Problem requirements =>
Your response must be made up of each line in the data below that contains the string "degrees".

Data shown =>

• • • •

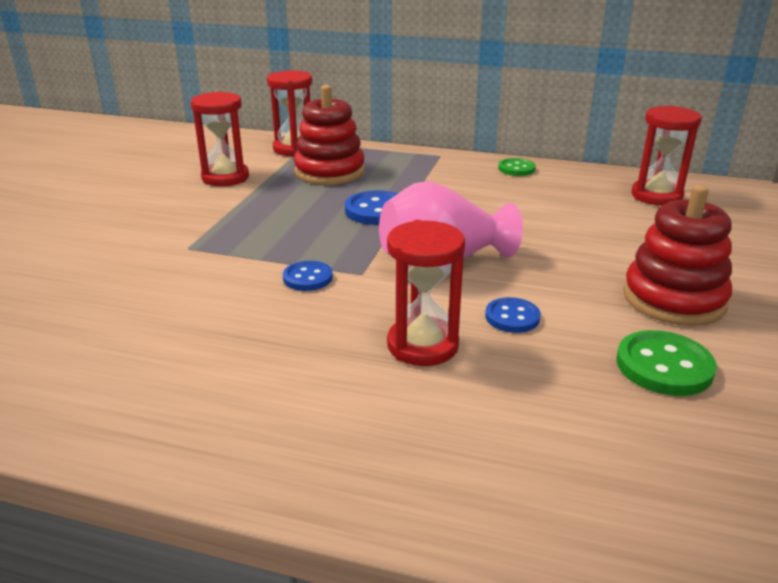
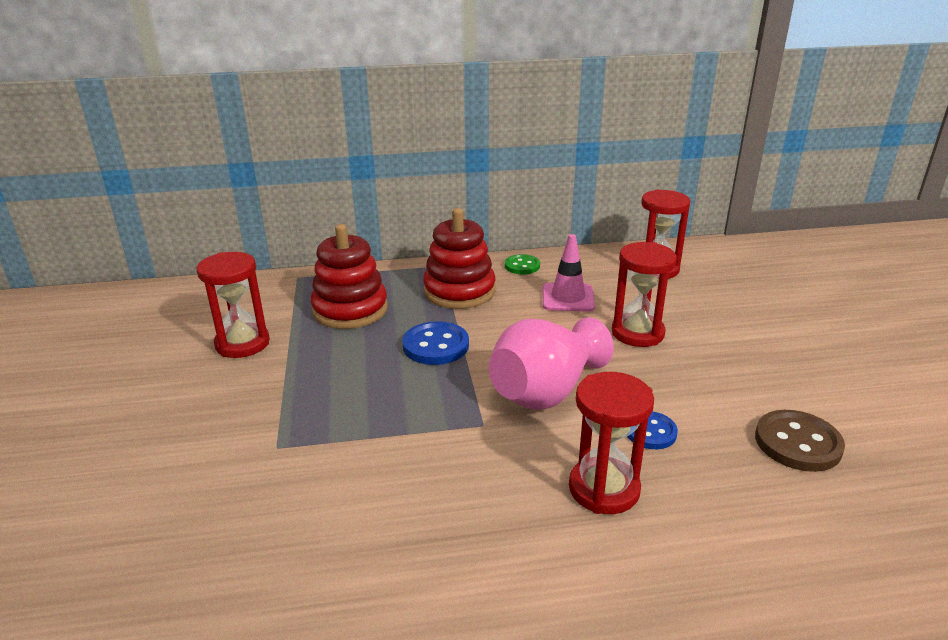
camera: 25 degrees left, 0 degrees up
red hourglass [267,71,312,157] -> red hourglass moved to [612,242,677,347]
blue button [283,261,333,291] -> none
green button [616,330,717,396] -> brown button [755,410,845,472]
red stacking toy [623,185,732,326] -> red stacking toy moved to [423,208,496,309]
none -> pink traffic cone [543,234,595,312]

• • • •

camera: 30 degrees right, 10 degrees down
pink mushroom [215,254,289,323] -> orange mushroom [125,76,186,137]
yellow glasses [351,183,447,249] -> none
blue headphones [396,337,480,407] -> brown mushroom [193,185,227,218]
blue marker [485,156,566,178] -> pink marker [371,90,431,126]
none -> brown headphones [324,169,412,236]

• • • •

Solution for this problem =>
camera: 25 degrees left, 0 degrees up
camera: 30 degrees right, 10 degrees down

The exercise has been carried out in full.